Source records section start

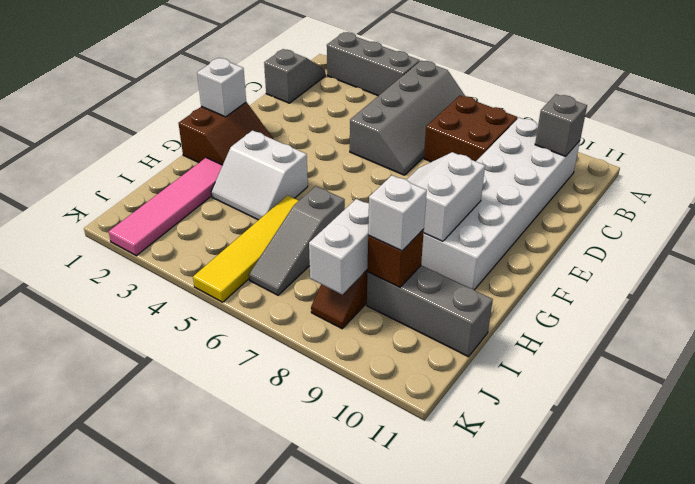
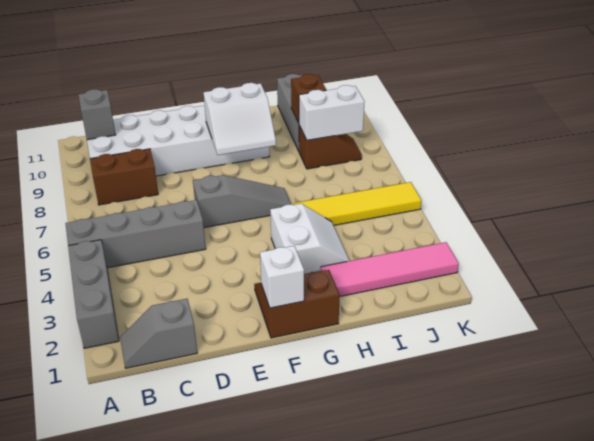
brown brick B7:C8 level 1 -> brown brick B8:C8 level 1
grey slope H6:J6 level 1 top H -> grey slope E6:G6 level 1 top E
white brick I9 level 3 -> none

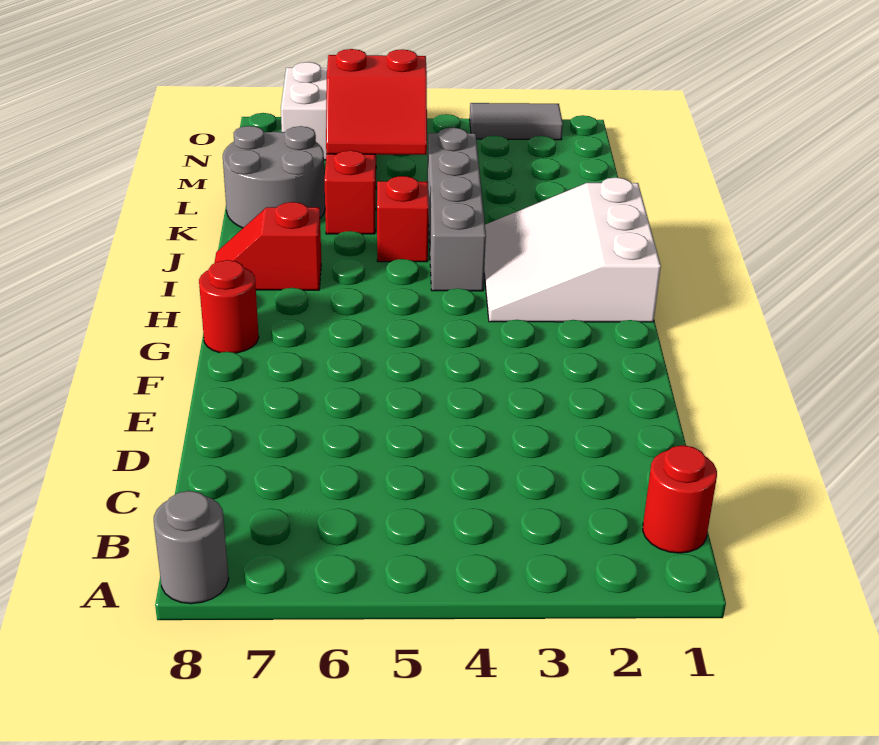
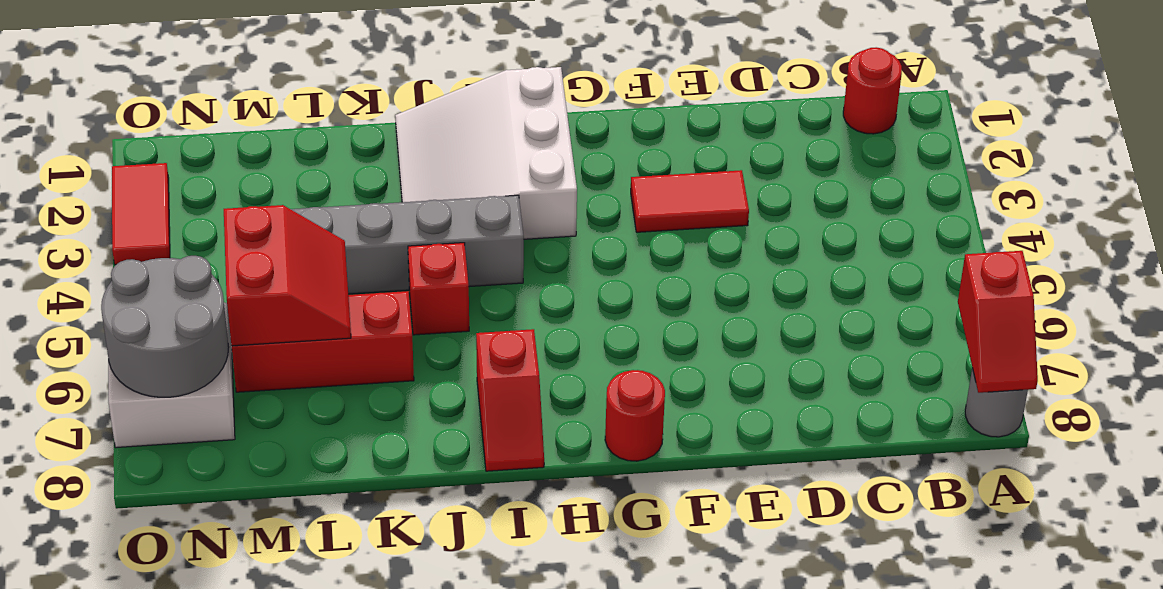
none -> red slope A7:A8 level 2 top 7
none -> red tile E3:F3 level 1
white slope H1:J3 level 1 top 1 -> white slope H1:J3 level 1 top H
grey round brick K7:L8 level 1 -> grey round brick N6:O7 level 2
grey tile O2:O3 level 1 -> red tile O2:O3 level 1

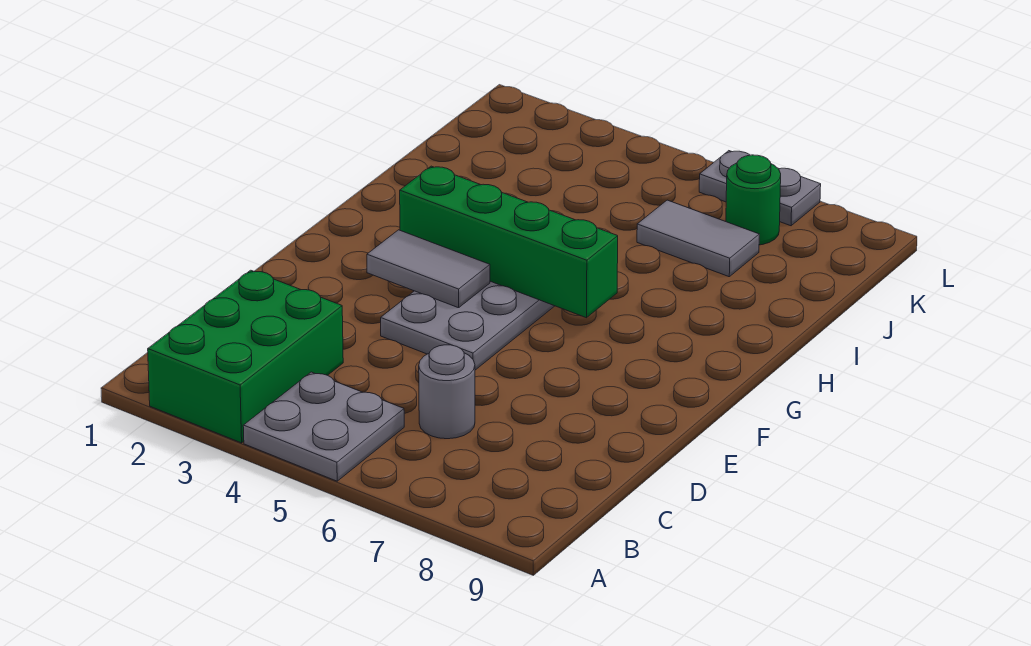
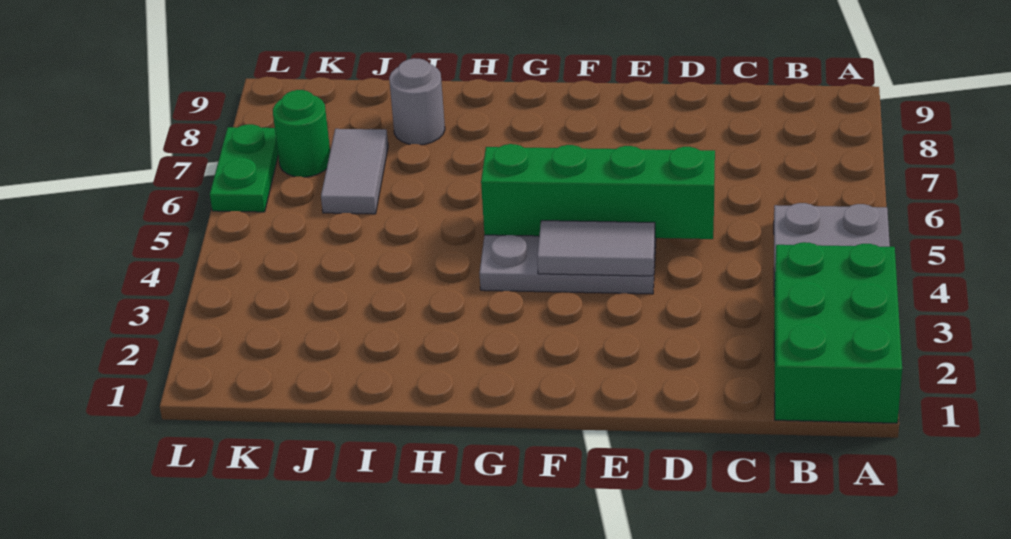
green brick A2:C3 level 1 -> green brick A1:B3 level 1
grey round brick C6 level 1 -> grey round brick I8 level 1
grey tile F3:F4 level 2 -> grey tile E4:F4 level 2
green brick G3:G6 level 2 -> green brick D5:G5 level 2
grey plate L6:L7 level 1 -> green plate L6:L7 level 1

Source records section end

Instructions to follow ▸ Figure out how many lines above hold "grey", then give that number alone.

Answer box ▸ 6